:: Record extracts

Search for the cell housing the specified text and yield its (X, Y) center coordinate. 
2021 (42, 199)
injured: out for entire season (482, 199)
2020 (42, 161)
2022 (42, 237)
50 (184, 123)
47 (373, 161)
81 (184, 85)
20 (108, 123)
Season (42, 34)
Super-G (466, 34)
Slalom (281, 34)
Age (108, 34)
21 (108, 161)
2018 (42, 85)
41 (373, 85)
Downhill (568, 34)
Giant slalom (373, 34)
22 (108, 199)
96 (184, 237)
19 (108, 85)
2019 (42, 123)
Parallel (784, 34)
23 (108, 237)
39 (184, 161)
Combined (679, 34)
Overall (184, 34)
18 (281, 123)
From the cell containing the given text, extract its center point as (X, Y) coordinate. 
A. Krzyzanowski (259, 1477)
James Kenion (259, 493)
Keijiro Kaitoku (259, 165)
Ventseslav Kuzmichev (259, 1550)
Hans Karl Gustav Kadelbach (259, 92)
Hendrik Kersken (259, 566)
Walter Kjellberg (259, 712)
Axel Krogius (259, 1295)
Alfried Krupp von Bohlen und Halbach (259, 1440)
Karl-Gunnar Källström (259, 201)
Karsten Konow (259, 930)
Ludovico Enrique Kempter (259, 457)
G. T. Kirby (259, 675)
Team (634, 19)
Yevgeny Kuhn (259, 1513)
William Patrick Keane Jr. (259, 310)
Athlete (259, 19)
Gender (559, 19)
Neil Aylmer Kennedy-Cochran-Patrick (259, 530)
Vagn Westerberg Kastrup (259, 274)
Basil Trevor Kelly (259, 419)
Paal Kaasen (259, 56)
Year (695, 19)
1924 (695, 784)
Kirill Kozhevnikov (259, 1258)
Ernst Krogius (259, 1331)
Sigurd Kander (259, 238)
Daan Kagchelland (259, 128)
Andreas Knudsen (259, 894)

::::
:: Record extracts

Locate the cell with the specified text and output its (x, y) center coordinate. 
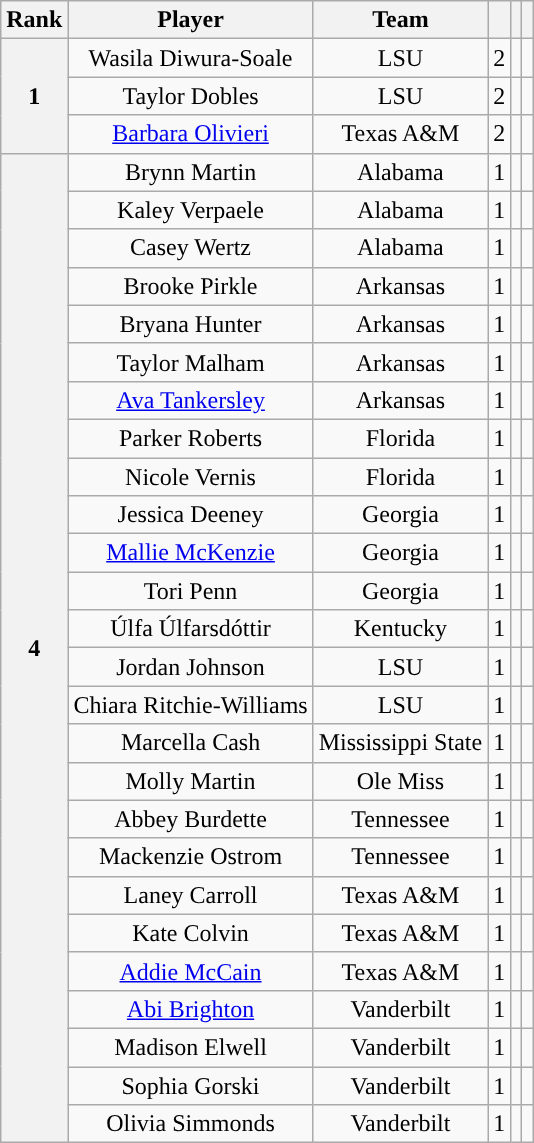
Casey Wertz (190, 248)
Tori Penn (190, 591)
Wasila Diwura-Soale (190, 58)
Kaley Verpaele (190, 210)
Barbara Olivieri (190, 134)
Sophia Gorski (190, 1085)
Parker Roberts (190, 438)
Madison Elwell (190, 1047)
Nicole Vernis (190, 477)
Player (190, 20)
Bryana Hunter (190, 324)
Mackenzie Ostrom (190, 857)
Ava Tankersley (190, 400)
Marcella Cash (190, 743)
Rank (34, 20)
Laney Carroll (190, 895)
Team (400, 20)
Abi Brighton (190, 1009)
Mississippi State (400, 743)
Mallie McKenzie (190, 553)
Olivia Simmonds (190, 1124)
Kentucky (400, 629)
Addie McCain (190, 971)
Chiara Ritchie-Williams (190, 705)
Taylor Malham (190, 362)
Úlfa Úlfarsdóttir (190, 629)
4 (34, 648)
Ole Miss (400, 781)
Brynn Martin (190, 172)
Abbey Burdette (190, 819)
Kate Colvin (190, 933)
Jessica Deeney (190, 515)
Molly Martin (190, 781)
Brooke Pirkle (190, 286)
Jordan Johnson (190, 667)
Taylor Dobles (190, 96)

::::

- **Written instruction**
Put the entries into a numbered list, leaving out blank lines, beginning at the line that contains "Search for the" and stopping after the line that contains "Combined (679, 34)".

- **Output for this task**
1. Search for the cell housing the specified text and yield its (X, Y) center coordinate. 
2. 2021 (42, 199)
3. injured: out for entire season (482, 199)
4. 2020 (42, 161)
5. 2022 (42, 237)
6. 50 (184, 123)
7. 47 (373, 161)
8. 81 (184, 85)
9. 20 (108, 123)
10. Season (42, 34)
11. Super-G (466, 34)
12. Slalom (281, 34)
13. Age (108, 34)
14. 21 (108, 161)
15. 2018 (42, 85)
16. 41 (373, 85)
17. Downhill (568, 34)
18. Giant slalom (373, 34)
19. 22 (108, 199)
20. 96 (184, 237)
21. 19 (108, 85)
22. 2019 (42, 123)
23. Parallel (784, 34)
24. 23 (108, 237)
25. 39 (184, 161)
26. Combined (679, 34)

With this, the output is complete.